* [Work required]:
Print only the lines from the top of the data through the line with "shifted | assiette/blanc", both included, skipping every picture.
══════════
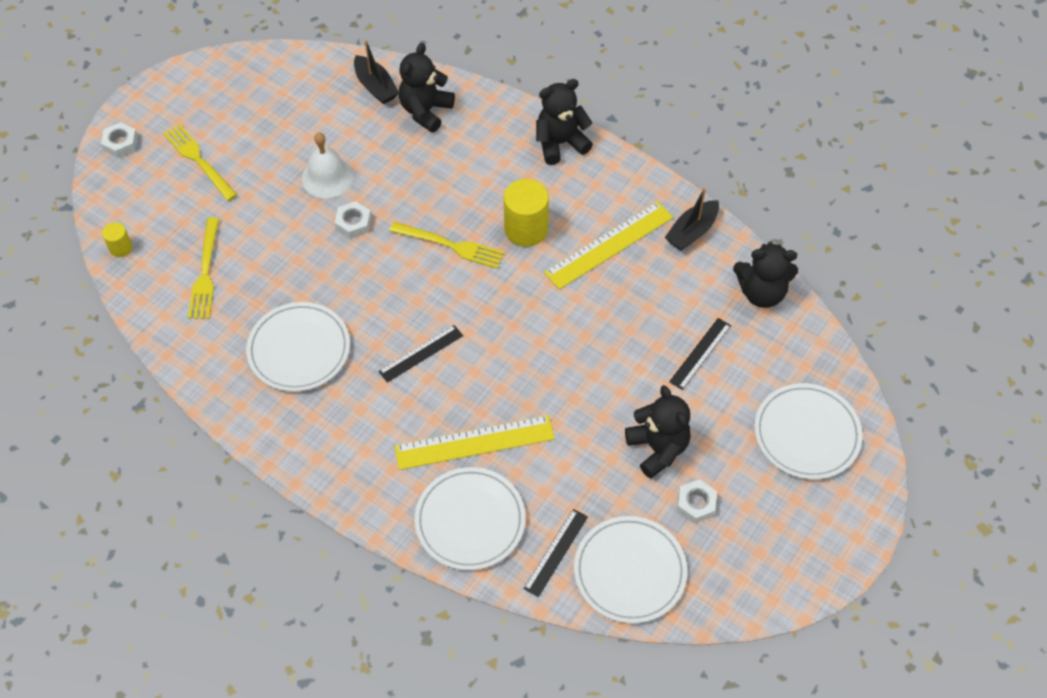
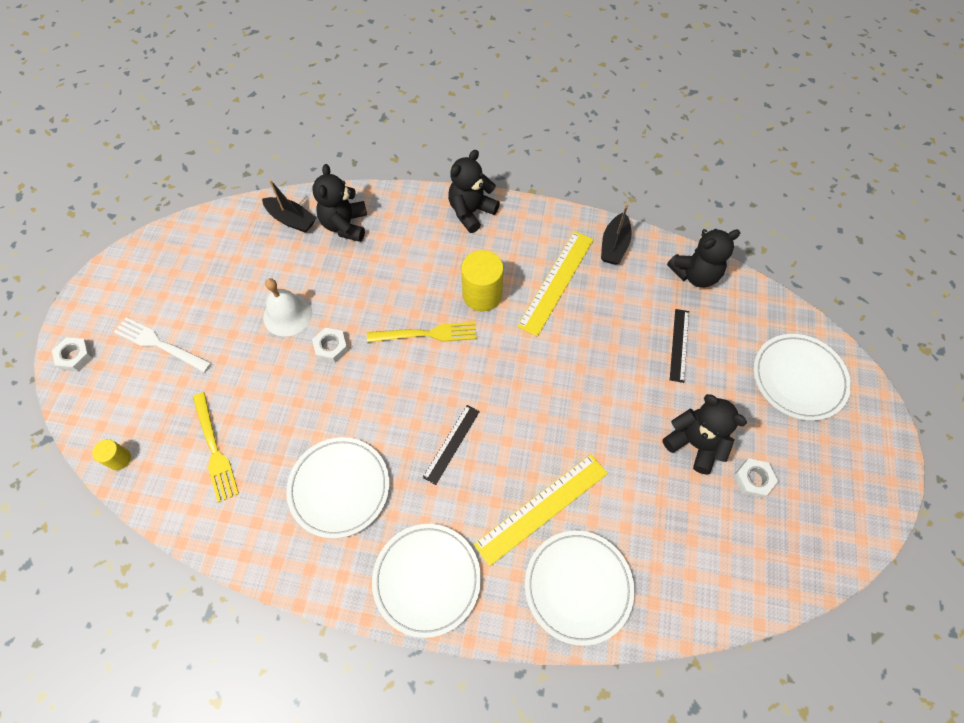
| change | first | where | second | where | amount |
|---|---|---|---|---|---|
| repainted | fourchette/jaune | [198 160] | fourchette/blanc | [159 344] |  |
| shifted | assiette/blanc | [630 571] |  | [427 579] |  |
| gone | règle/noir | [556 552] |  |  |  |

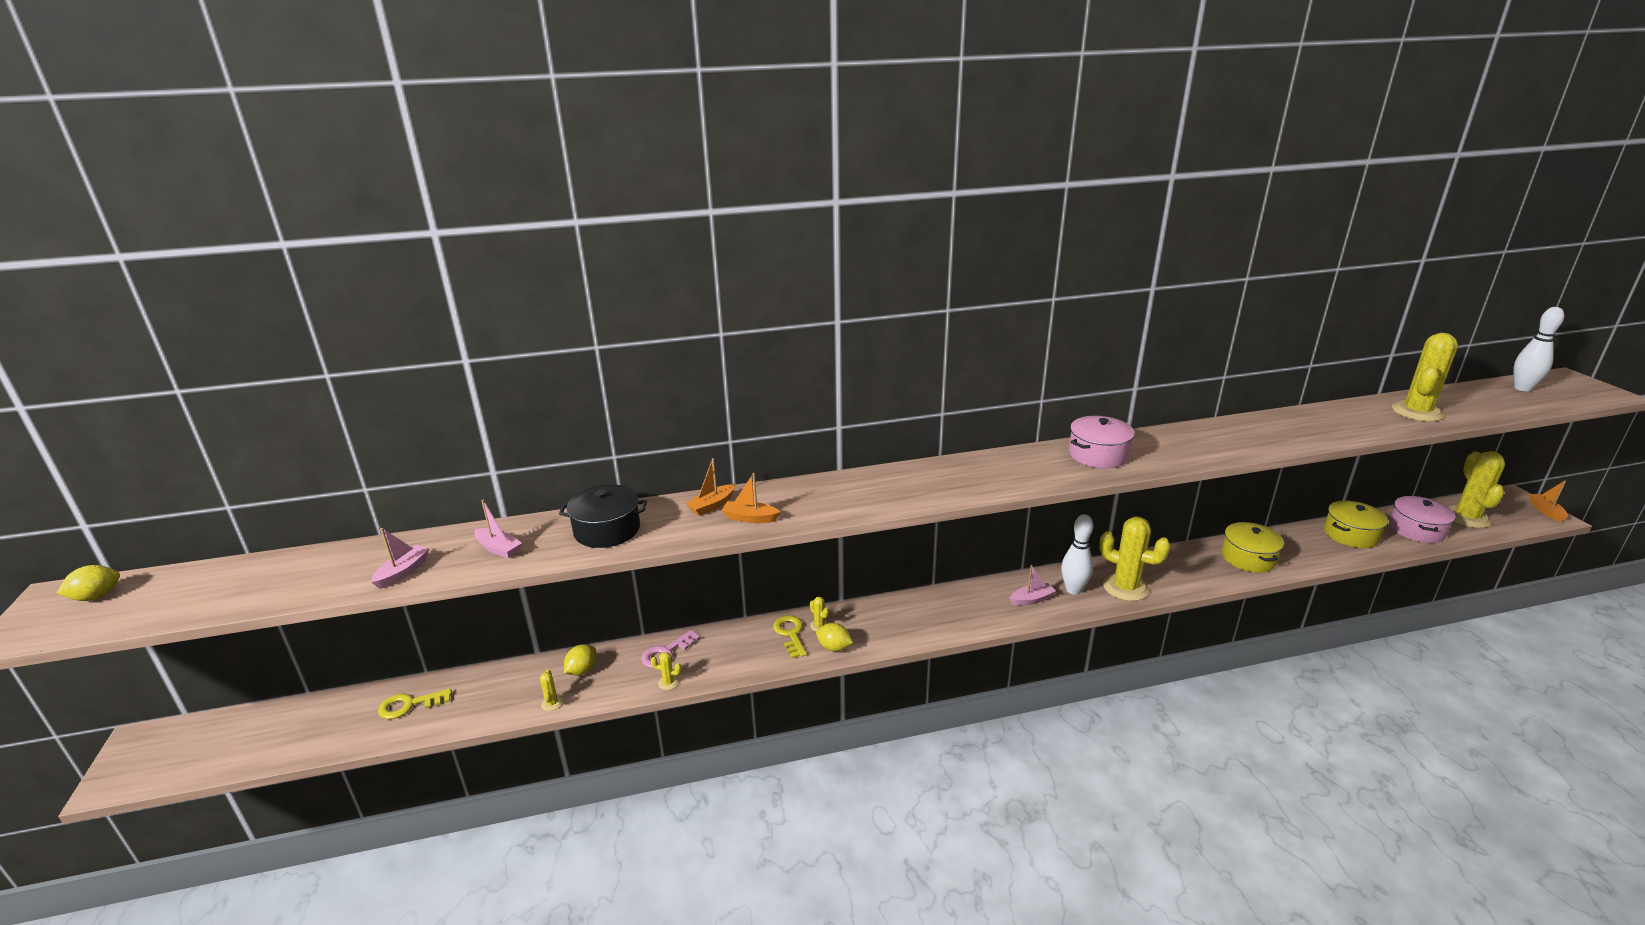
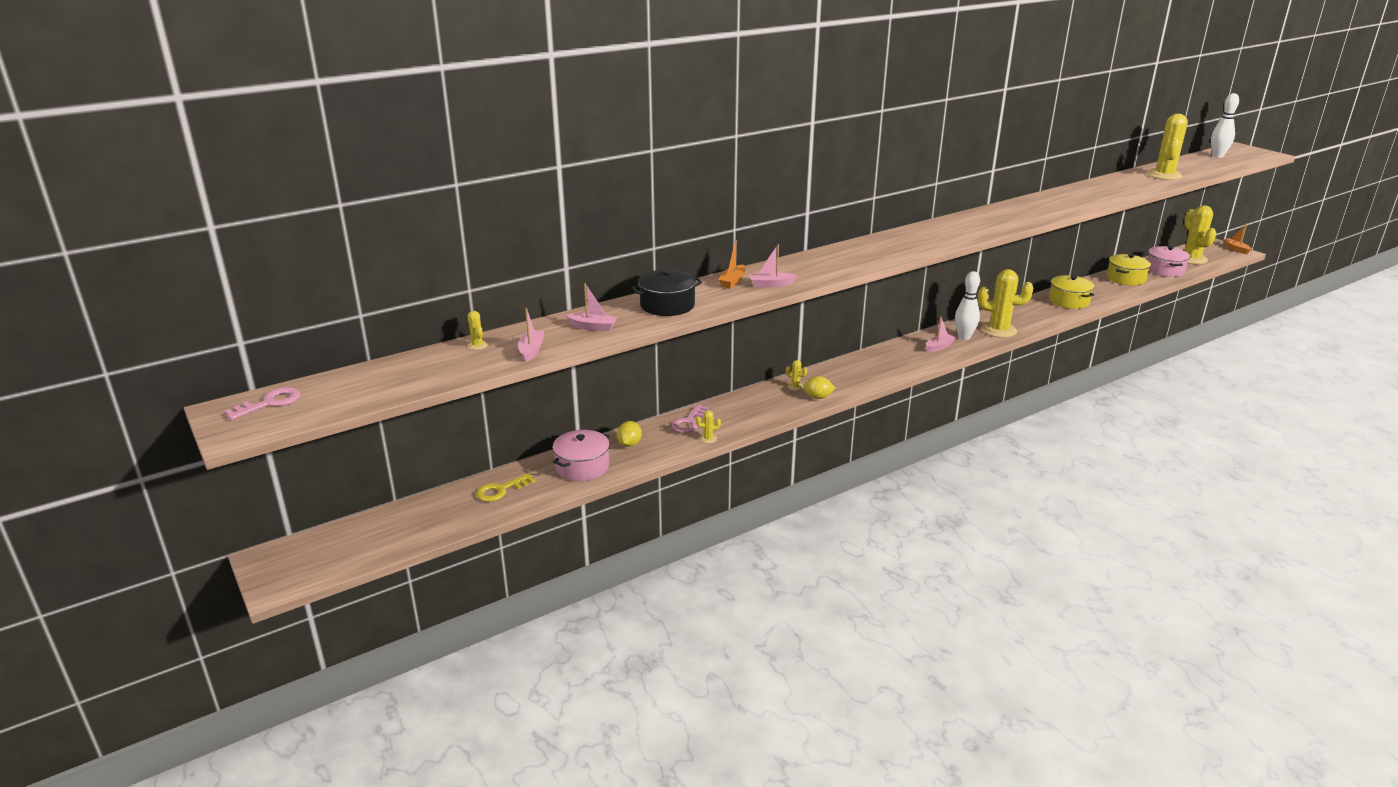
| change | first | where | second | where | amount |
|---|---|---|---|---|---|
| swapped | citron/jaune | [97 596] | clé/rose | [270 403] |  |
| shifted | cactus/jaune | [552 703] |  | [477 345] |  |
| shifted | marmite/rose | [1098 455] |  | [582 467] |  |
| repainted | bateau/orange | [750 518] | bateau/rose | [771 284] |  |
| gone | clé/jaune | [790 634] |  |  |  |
══════════
* [Exercise output]:
| change | first | where | second | where | amount |
|---|---|---|---|---|---|
| repainted | fourchette/jaune | [198 160] | fourchette/blanc | [159 344] |  |
| shifted | assiette/blanc | [630 571] |  | [427 579] |  |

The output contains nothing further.